• _PROBLEM TO WORK ON_: Two lines mark the range in the entries below: the one holding "IC1 pin in-: none -> N005" and the one holding "R9: 390k (N004, N005) -> 56k (N004, N005)". Set down those two and all lines between them, exactly.

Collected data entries
# # #
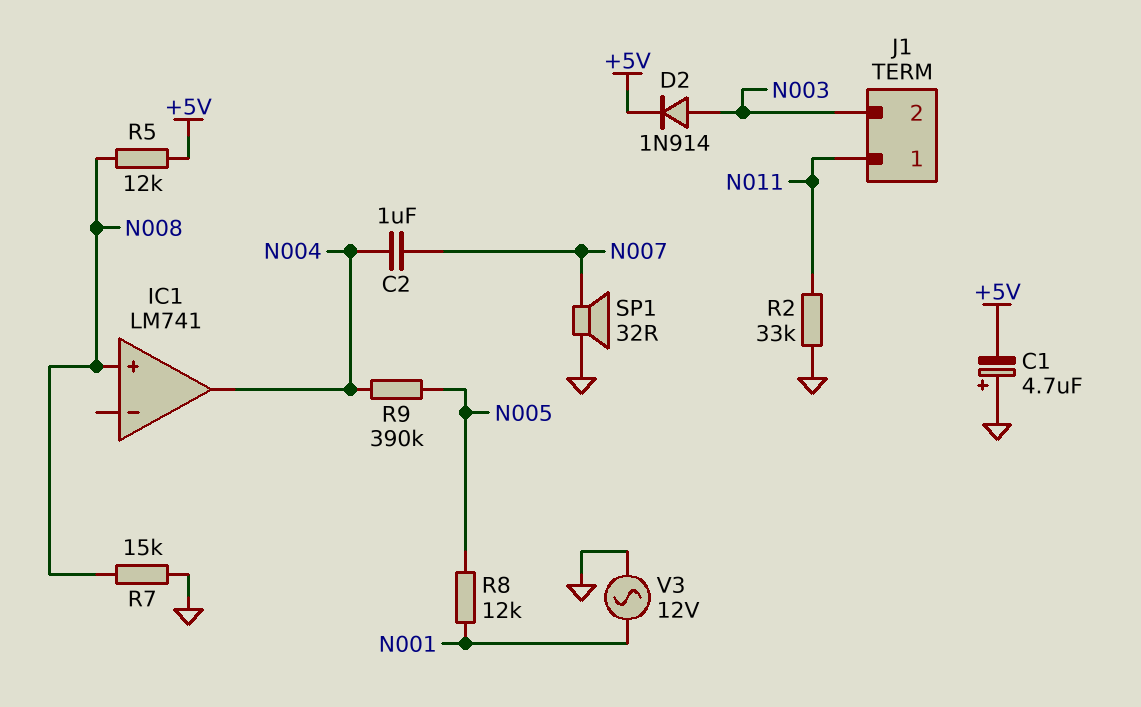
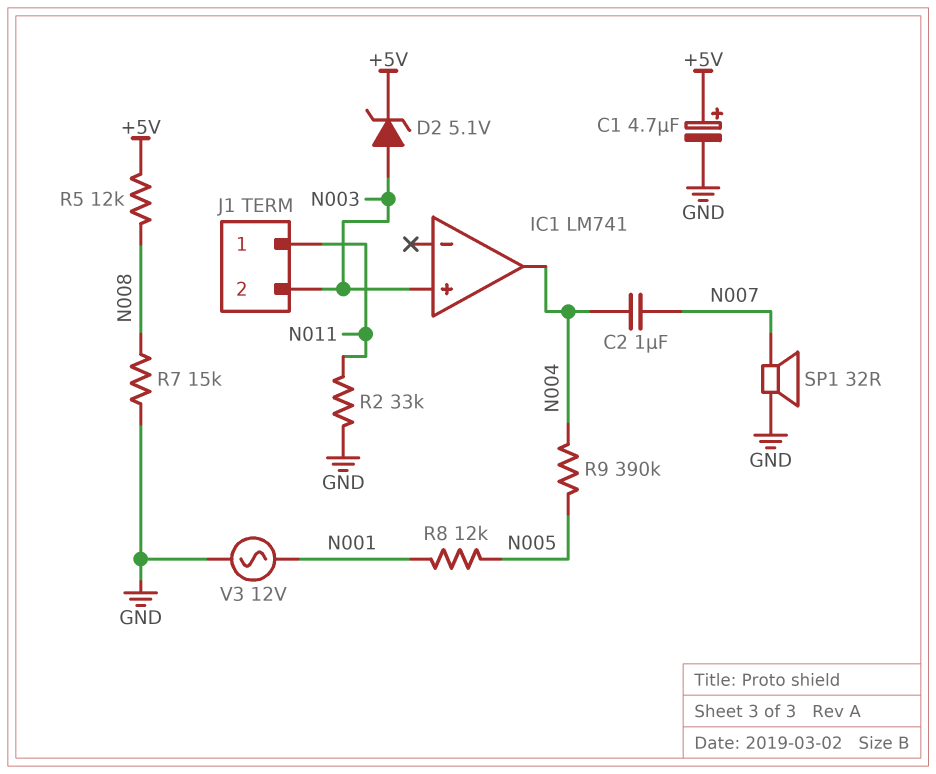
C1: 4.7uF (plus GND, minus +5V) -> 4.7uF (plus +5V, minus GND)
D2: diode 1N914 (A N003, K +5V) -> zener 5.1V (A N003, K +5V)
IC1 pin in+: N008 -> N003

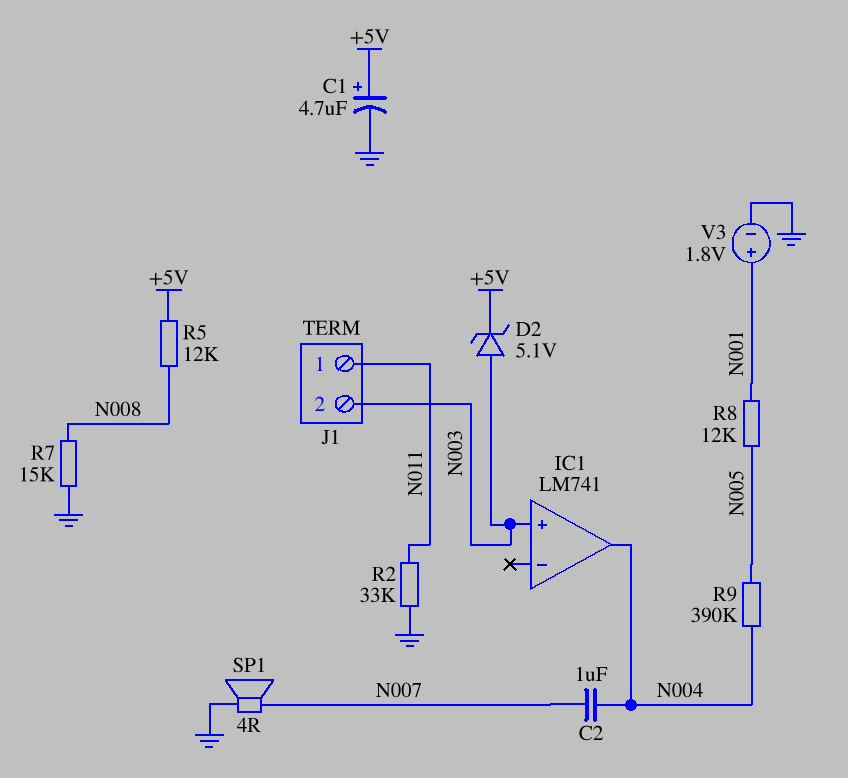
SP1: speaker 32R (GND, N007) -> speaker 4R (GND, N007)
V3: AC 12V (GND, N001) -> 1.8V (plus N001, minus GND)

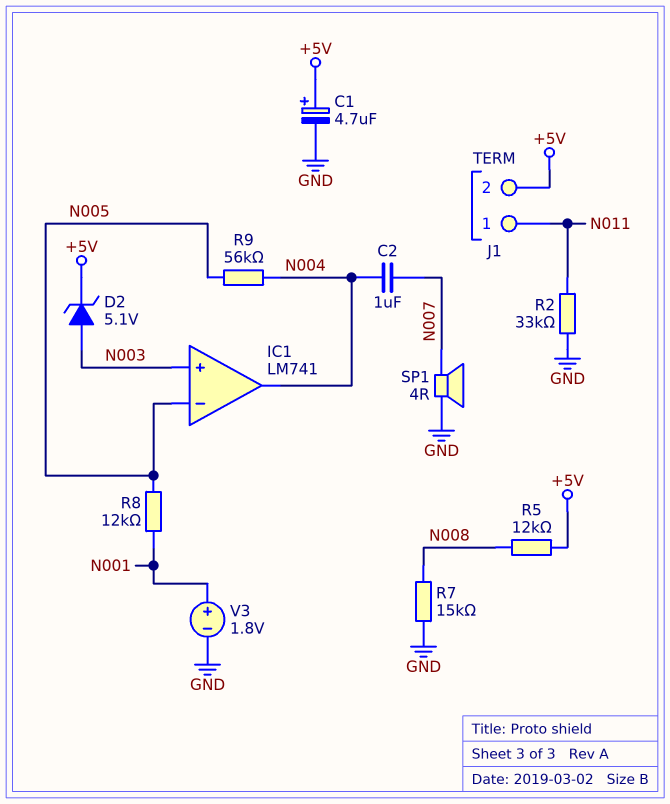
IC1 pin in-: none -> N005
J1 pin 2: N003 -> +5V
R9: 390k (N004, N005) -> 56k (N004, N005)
# # #
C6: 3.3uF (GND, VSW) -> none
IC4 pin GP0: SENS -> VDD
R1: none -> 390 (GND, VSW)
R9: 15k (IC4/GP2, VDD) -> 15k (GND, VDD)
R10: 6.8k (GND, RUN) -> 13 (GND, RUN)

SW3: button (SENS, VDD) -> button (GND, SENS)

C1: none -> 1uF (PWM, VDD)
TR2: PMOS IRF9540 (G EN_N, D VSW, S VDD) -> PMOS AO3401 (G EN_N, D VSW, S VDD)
# # #
• _SOLUTION BELOW_:
IC1 pin in-: none -> N005
J1 pin 2: N003 -> +5V
R9: 390k (N004, N005) -> 56k (N004, N005)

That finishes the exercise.